## Brief:
Copy the entries that appear below in full, leaving out any picture among them.

Dataset items
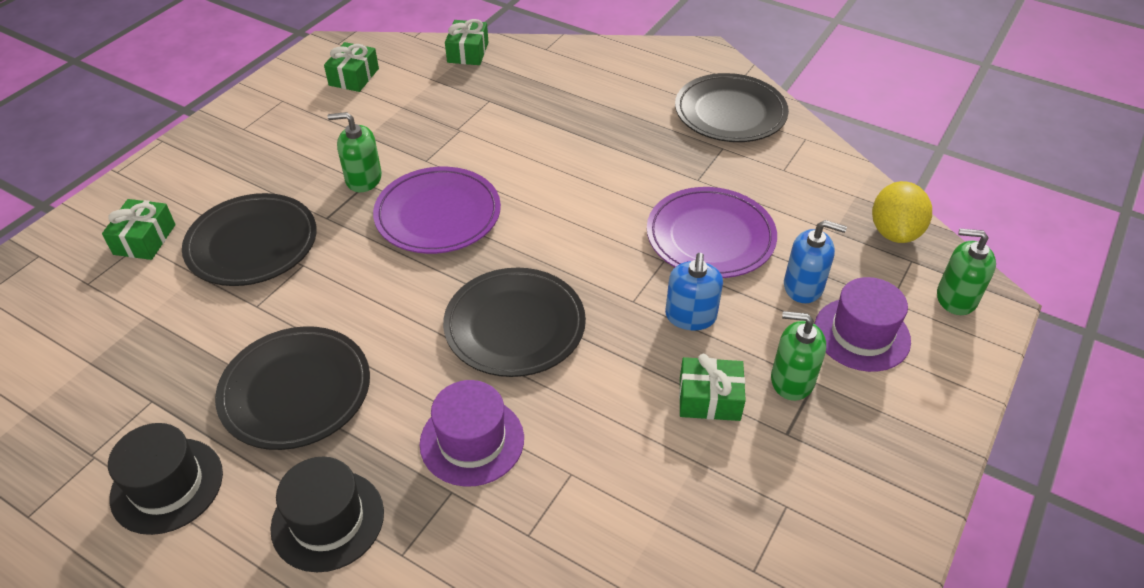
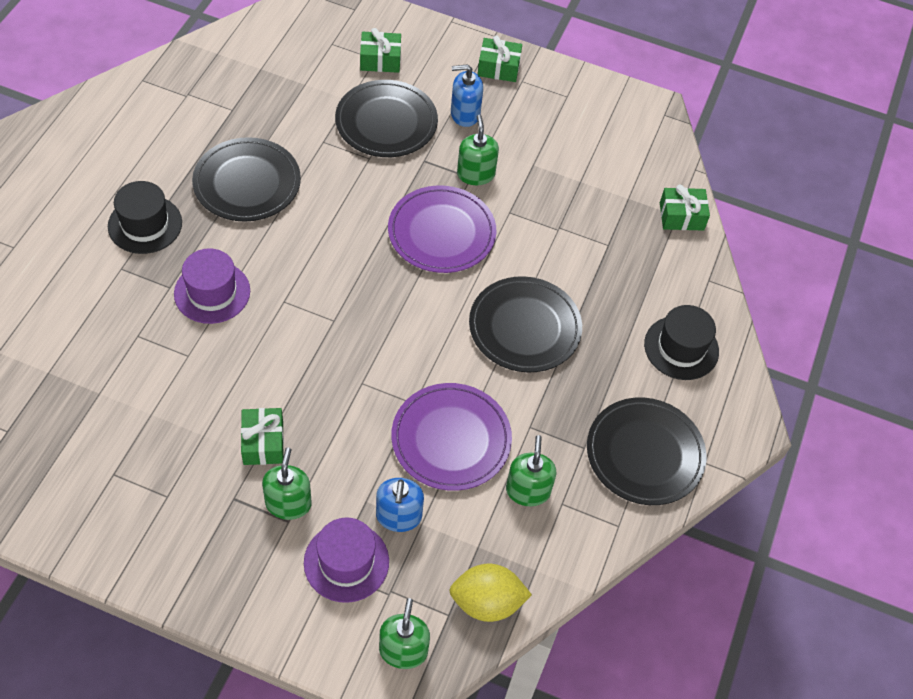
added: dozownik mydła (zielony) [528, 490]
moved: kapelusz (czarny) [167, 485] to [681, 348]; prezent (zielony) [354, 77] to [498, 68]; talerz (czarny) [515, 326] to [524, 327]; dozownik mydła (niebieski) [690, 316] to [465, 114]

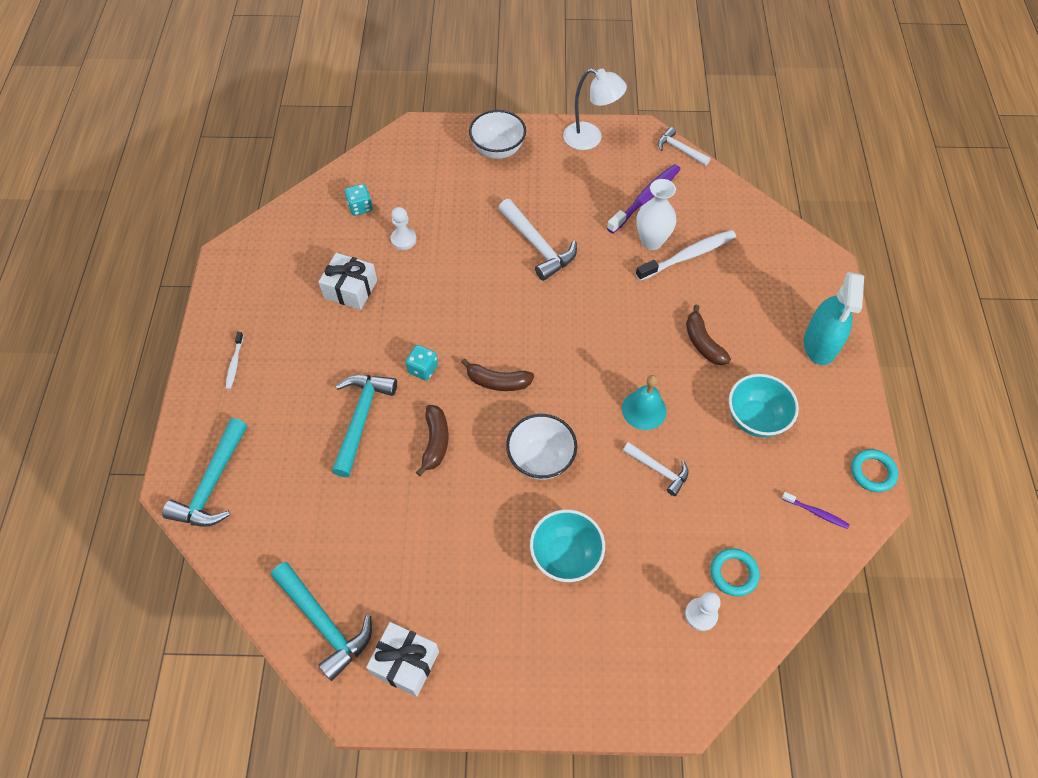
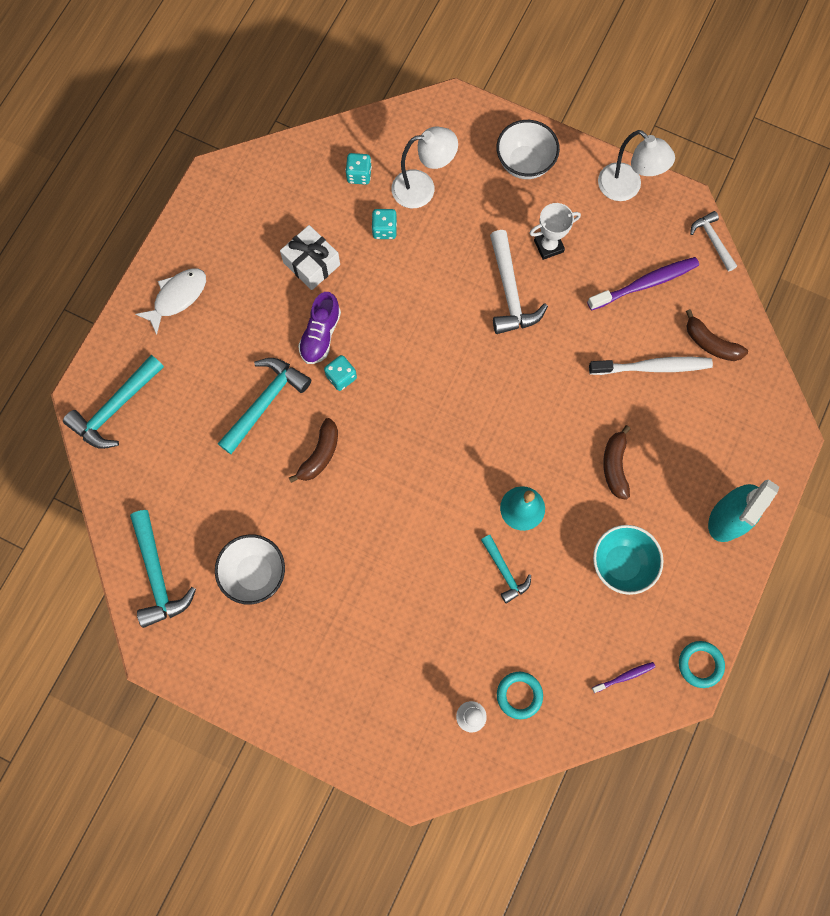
removed: prezent (biały) [405, 662]; miska (turkusowy) [565, 556]; wazon (biały) [651, 241]
added: but (fioletowy) [320, 335]; lampka (biały) [422, 188]; puchar (biały) [548, 246]
moved: banan (brązowy) [497, 381] to [710, 343]; miska (biały) [540, 459] to [254, 573]
replaced: szczoteczka do zębów (biały) [235, 363] to ryba (biały) [177, 297]; pionek (biały) [403, 239] to kostka do gry (turkusowy) [384, 230]
recoloured: młotek (biały) [658, 470] to młotek (turkusowy) [504, 572]
turned: szczoteczka do zębów (fioletowy) [816, 512] = [624, 676] 75 degrees counterclockwise

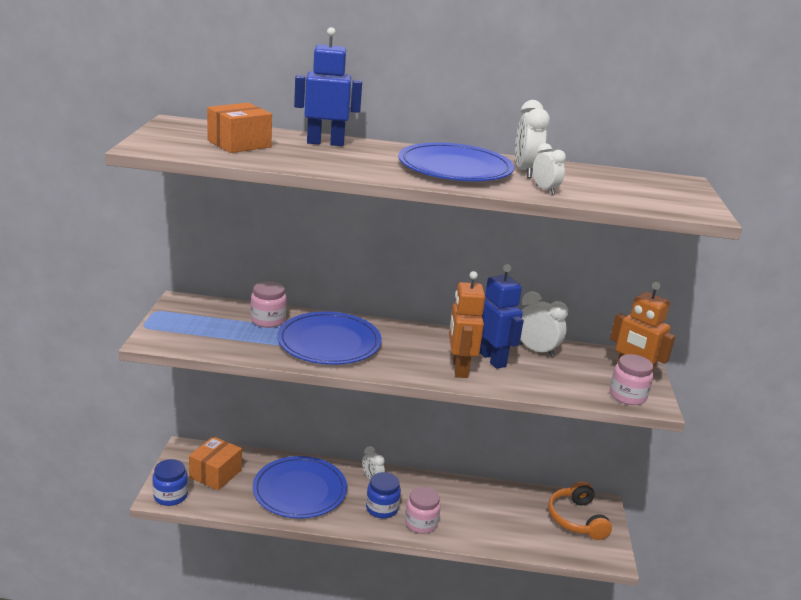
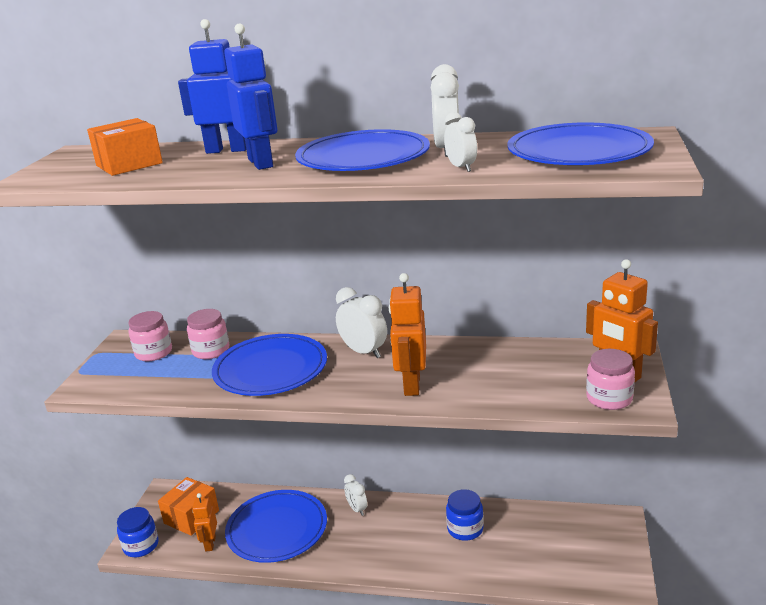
removed: słuchawki (pomarańczowy) [576, 519]
added: robot (pomarańczowy) [210, 543]; talerz (niebieski) [578, 152]
moved: słoik (niebieski) [382, 508] to [465, 529]; słoik (różowy) [421, 523] to [153, 353]; robot (niebieski) [492, 359] to [261, 163]; budzik (biały) [536, 350] to [364, 352]

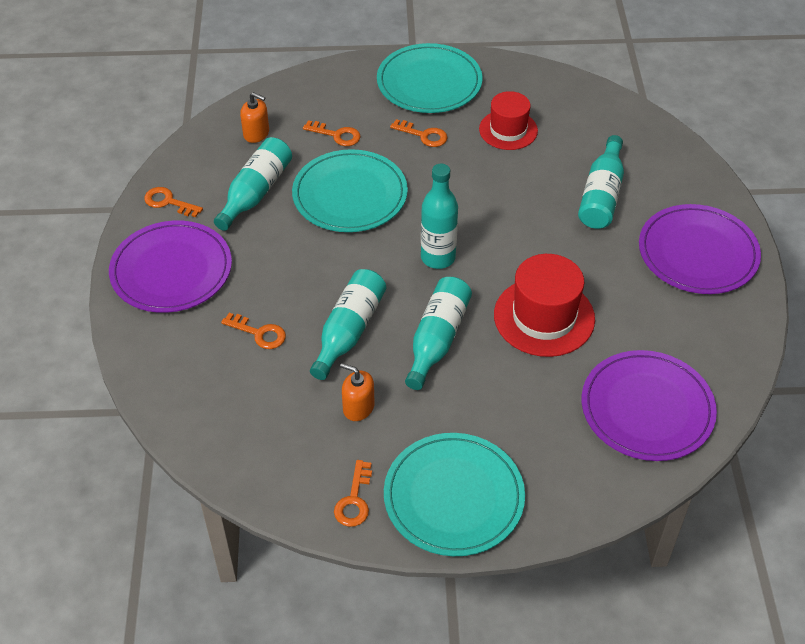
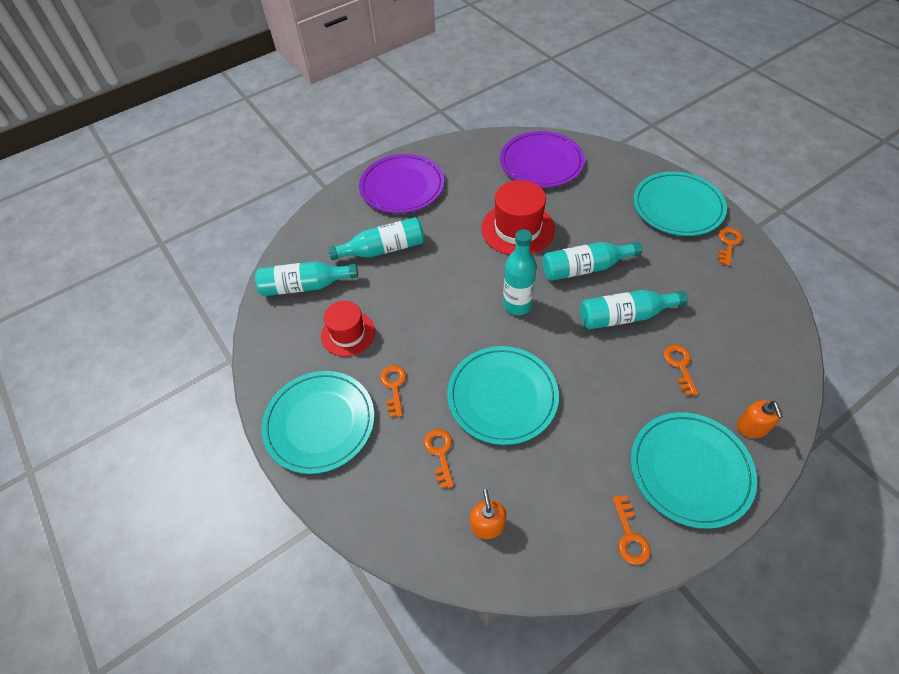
moved: butelka (turkusowy) [256, 192] to [305, 286]; dozownik mydła (pomarańczowy) [358, 407] to [752, 427]
recoloured: talerz (fioletowy) [171, 270] to talerz (turkusowy) [690, 470]
turned: klucz (pomarańczowy) [354, 500] = [728, 244] 45 degrees counterclockwise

## Worked solution:
added: dozownik mydła (zielony) [528, 490]
moved: kapelusz (czarny) [167, 485] to [681, 348]; prezent (zielony) [354, 77] to [498, 68]; talerz (czarny) [515, 326] to [524, 327]; dozownik mydła (niebieski) [690, 316] to [465, 114]

removed: prezent (biały) [405, 662]; miska (turkusowy) [565, 556]; wazon (biały) [651, 241]
added: but (fioletowy) [320, 335]; lampka (biały) [422, 188]; puchar (biały) [548, 246]
moved: banan (brązowy) [497, 381] to [710, 343]; miska (biały) [540, 459] to [254, 573]
replaced: szczoteczka do zębów (biały) [235, 363] to ryba (biały) [177, 297]; pionek (biały) [403, 239] to kostka do gry (turkusowy) [384, 230]
recoloured: młotek (biały) [658, 470] to młotek (turkusowy) [504, 572]
turned: szczoteczka do zębów (fioletowy) [816, 512] = [624, 676] 75 degrees counterclockwise

removed: słuchawki (pomarańczowy) [576, 519]
added: robot (pomarańczowy) [210, 543]; talerz (niebieski) [578, 152]
moved: słoik (niebieski) [382, 508] to [465, 529]; słoik (różowy) [421, 523] to [153, 353]; robot (niebieski) [492, 359] to [261, 163]; budzik (biały) [536, 350] to [364, 352]

moved: butelka (turkusowy) [256, 192] to [305, 286]; dozownik mydła (pomarańczowy) [358, 407] to [752, 427]
recoloured: talerz (fioletowy) [171, 270] to talerz (turkusowy) [690, 470]
turned: klucz (pomarańczowy) [354, 500] = [728, 244] 45 degrees counterclockwise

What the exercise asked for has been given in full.